Task objective: Line by line, retype the material below exactly, from its first line up to and including the one holding "(248, 408) = (317, 260): red".

%%

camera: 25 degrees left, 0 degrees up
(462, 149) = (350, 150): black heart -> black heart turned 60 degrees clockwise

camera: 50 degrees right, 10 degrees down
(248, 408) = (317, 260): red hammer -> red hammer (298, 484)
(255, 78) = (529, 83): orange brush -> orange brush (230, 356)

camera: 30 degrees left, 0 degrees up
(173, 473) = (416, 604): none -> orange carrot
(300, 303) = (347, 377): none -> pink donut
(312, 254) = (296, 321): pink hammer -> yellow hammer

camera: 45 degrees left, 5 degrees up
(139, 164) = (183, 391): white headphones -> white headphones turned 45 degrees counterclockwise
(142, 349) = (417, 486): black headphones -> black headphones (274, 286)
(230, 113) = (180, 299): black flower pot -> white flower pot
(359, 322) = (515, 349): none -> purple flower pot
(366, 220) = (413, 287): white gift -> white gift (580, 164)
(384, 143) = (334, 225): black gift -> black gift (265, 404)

%%

Written solution:
camera: 25 degrees left, 0 degrees up
(462, 149) = (350, 150): black heart -> black heart turned 60 degrees clockwise

camera: 50 degrees right, 10 degrees down
(248, 408) = (317, 260): red hammer -> red hammer (298, 484)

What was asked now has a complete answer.